"""

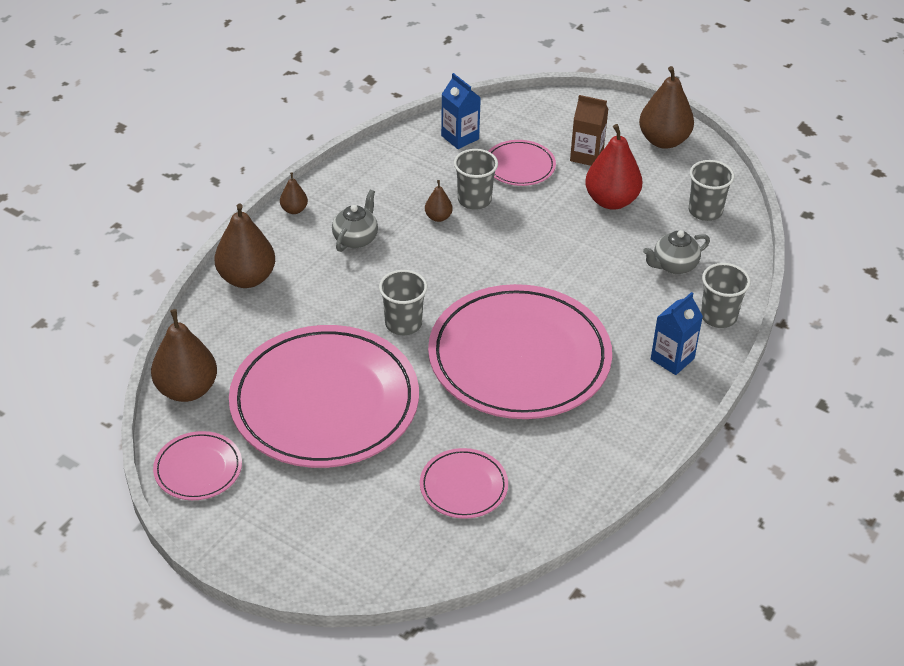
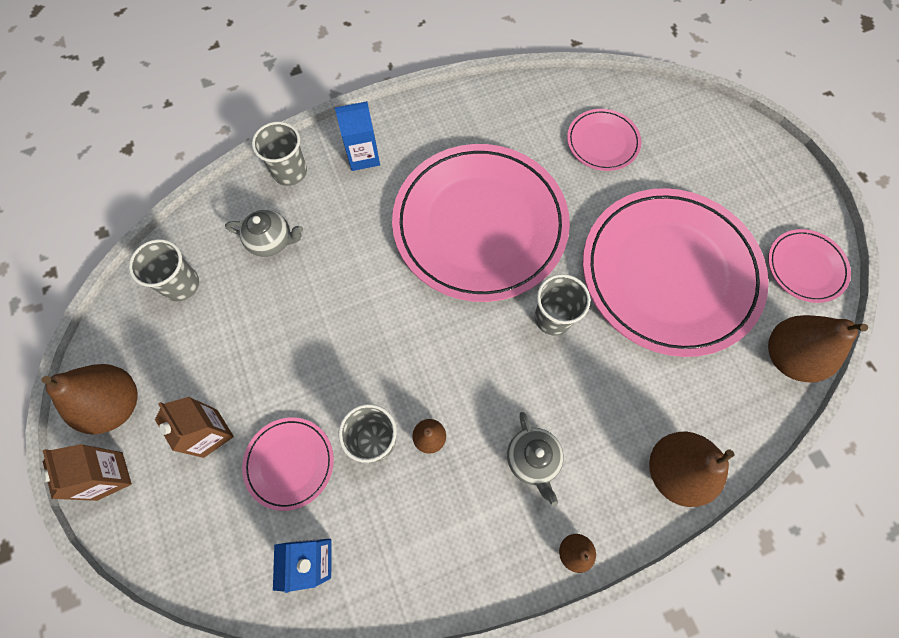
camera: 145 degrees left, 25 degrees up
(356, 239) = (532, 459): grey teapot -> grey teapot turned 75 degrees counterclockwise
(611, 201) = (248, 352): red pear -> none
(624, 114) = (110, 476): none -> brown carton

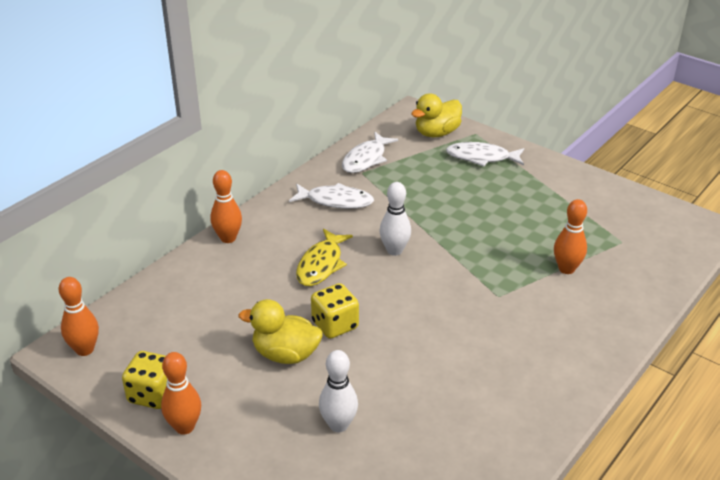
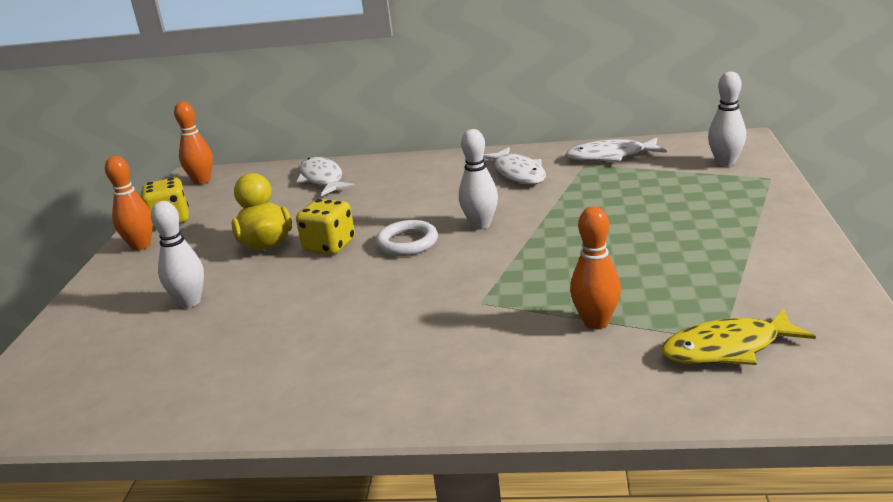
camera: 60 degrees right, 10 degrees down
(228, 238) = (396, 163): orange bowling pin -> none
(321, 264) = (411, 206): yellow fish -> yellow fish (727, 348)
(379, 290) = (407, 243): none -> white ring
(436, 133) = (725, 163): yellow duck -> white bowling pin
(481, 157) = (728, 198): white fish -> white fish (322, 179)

"""

With the pictures omitted, copy exactly the lines of the listing above starting at the line containing "(356, 239) = (532, 459): grey" and ending at the line containing "(436, 133) = (725, 163): yellow", both included.

• _Solution to this task_:
(356, 239) = (532, 459): grey teapot -> grey teapot turned 75 degrees counterclockwise
(611, 201) = (248, 352): red pear -> none
(624, 114) = (110, 476): none -> brown carton

camera: 60 degrees right, 10 degrees down
(228, 238) = (396, 163): orange bowling pin -> none
(321, 264) = (411, 206): yellow fish -> yellow fish (727, 348)
(379, 290) = (407, 243): none -> white ring
(436, 133) = (725, 163): yellow duck -> white bowling pin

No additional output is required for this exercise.